Leaving out every picture, quote the data below exactly as it appears.

** Material provided follows **

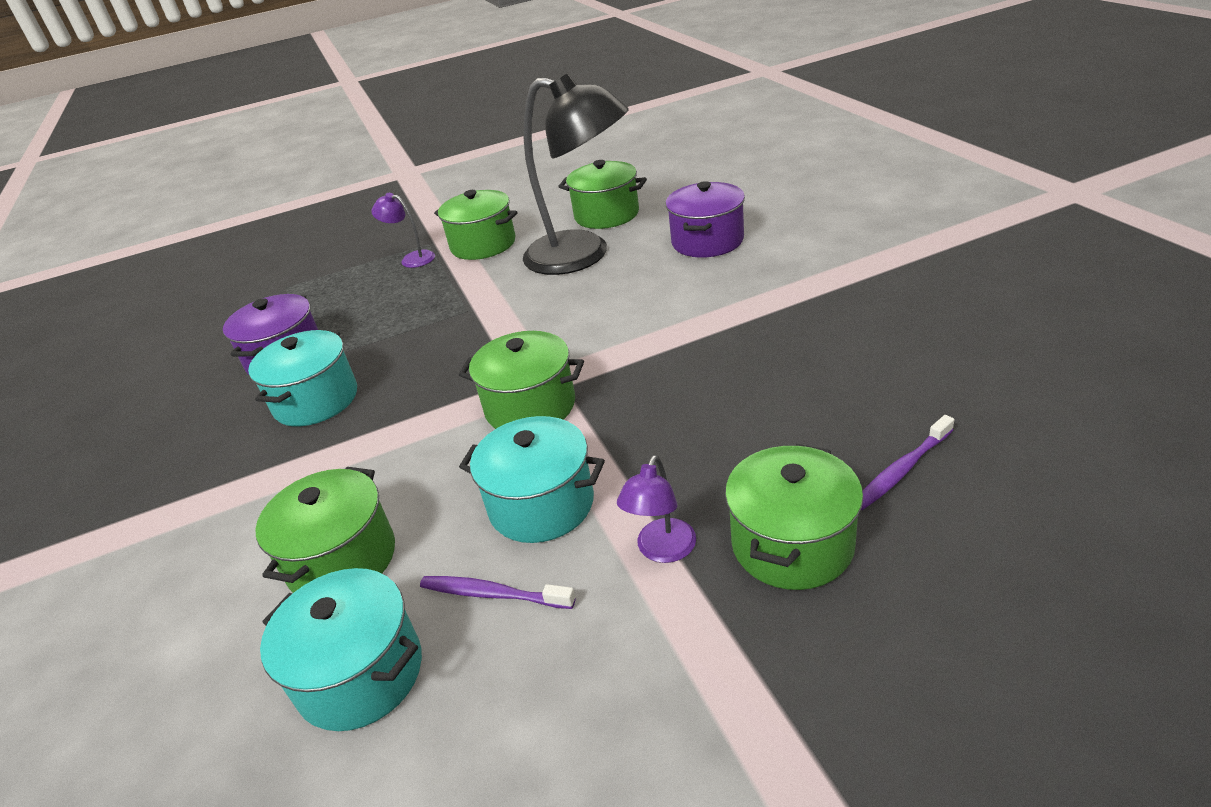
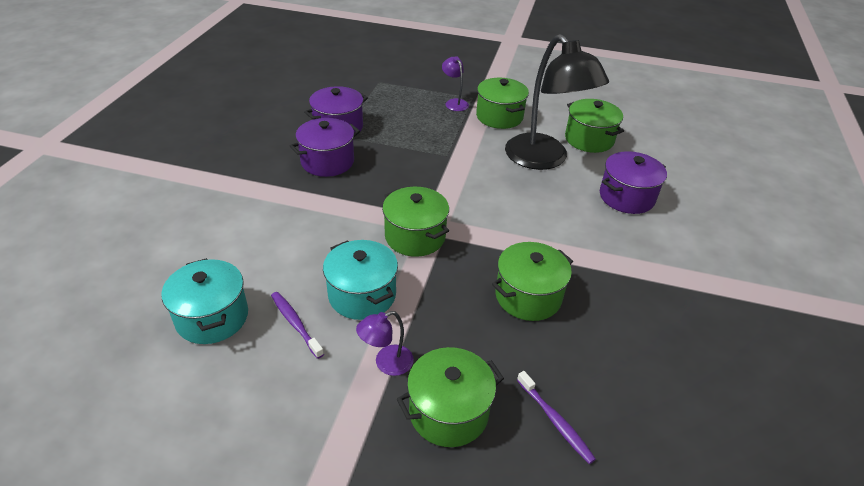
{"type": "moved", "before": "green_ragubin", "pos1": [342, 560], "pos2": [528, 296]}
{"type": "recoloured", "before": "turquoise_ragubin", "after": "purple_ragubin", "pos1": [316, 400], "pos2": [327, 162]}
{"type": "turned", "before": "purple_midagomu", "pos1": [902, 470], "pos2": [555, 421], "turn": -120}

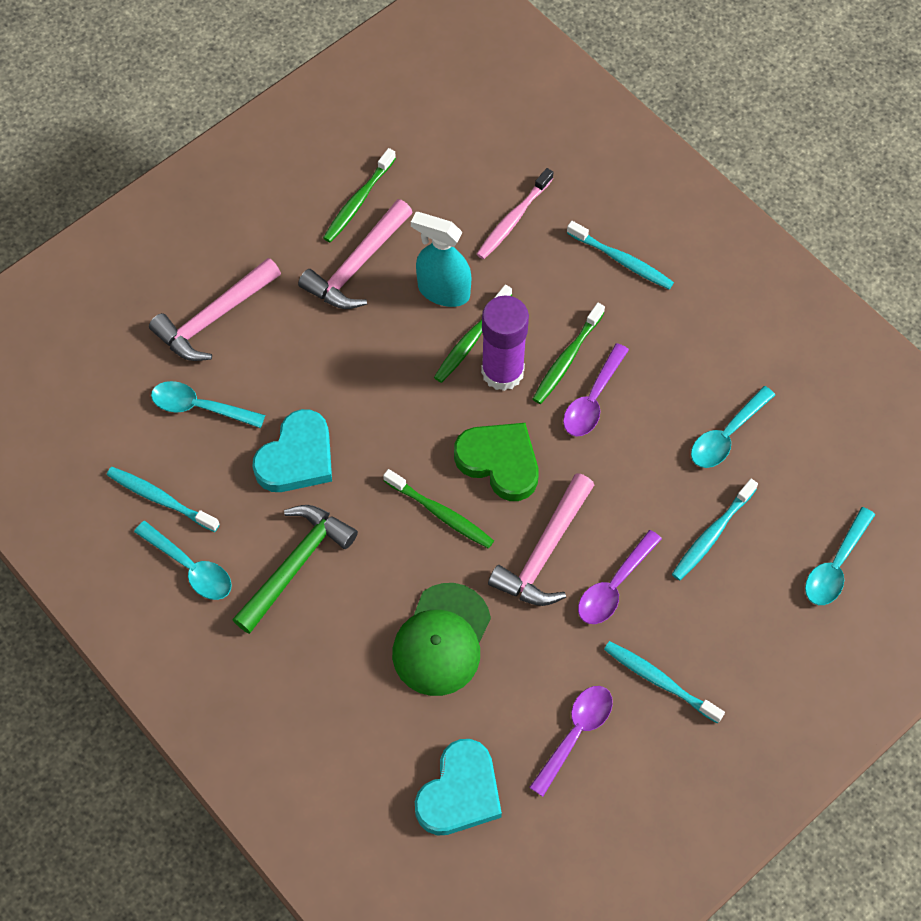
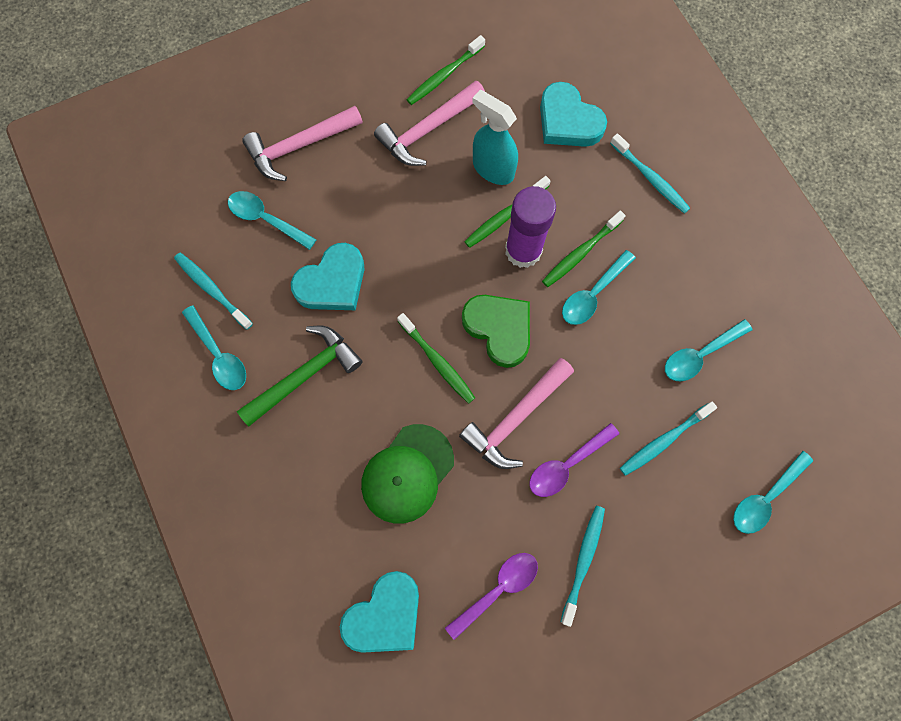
{"type": "replaced", "before": "pink_midagomu", "after": "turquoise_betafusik", "pos1": [513, 219], "pos2": [568, 121]}
{"type": "recoloured", "before": "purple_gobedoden", "after": "turquoise_gobedoden", "pos1": [593, 399], "pos2": [593, 294]}
{"type": "turned", "before": "turquoise_midagomu", "pos1": [659, 681], "pos2": [583, 561], "turn": 60}

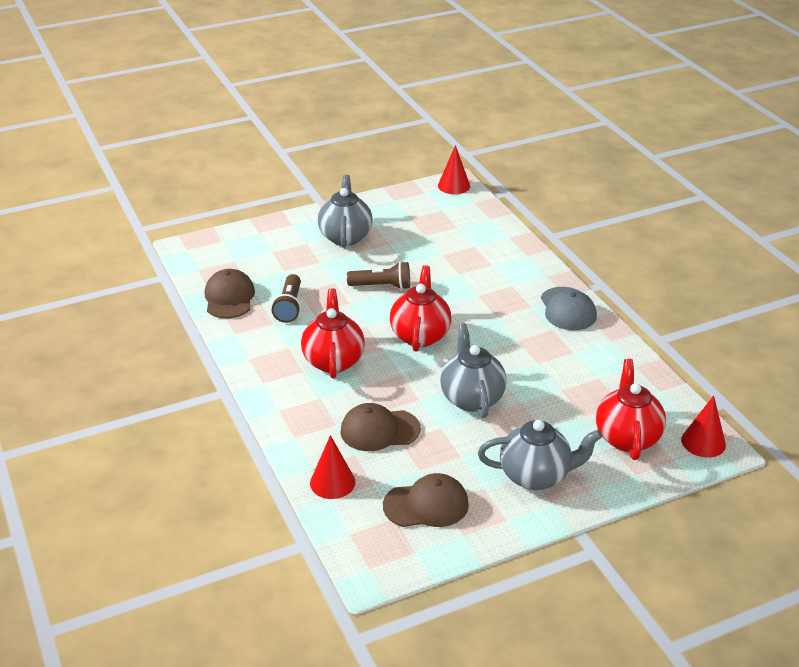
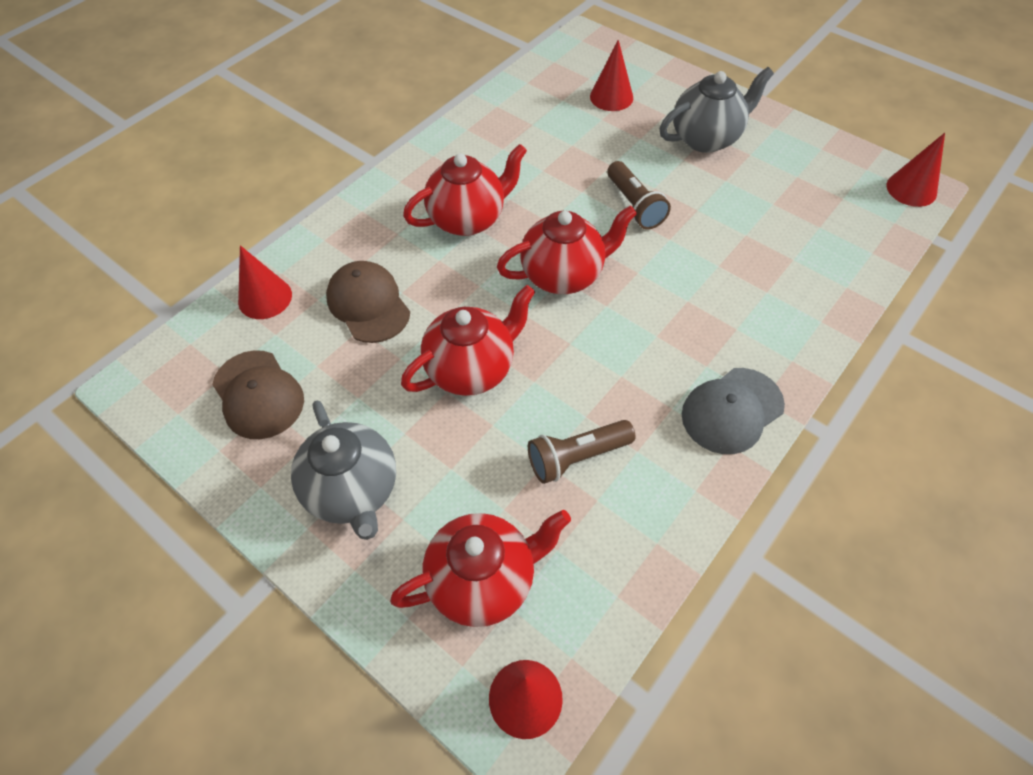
{"type": "removed", "before": "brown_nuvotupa", "pos1": [229, 297]}
{"type": "added", "after": "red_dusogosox", "pos2": [611, 97]}
{"type": "moved", "before": "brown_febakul", "pos1": [289, 307], "pos2": [577, 457]}
{"type": "recoloured", "before": "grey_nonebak", "after": "red_nonebak", "pos1": [471, 398], "pos2": [471, 369]}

** End of Material provided **

Your solution:
{"type": "moved", "before": "green_ragubin", "pos1": [342, 560], "pos2": [528, 296]}
{"type": "recoloured", "before": "turquoise_ragubin", "after": "purple_ragubin", "pos1": [316, 400], "pos2": [327, 162]}
{"type": "turned", "before": "purple_midagomu", "pos1": [902, 470], "pos2": [555, 421], "turn": -120}

{"type": "replaced", "before": "pink_midagomu", "after": "turquoise_betafusik", "pos1": [513, 219], "pos2": [568, 121]}
{"type": "recoloured", "before": "purple_gobedoden", "after": "turquoise_gobedoden", "pos1": [593, 399], "pos2": [593, 294]}
{"type": "turned", "before": "turquoise_midagomu", "pos1": [659, 681], "pos2": [583, 561], "turn": 60}

{"type": "removed", "before": "brown_nuvotupa", "pos1": [229, 297]}
{"type": "added", "after": "red_dusogosox", "pos2": [611, 97]}
{"type": "moved", "before": "brown_febakul", "pos1": [289, 307], "pos2": [577, 457]}
{"type": "recoloured", "before": "grey_nonebak", "after": "red_nonebak", "pos1": [471, 398], "pos2": [471, 369]}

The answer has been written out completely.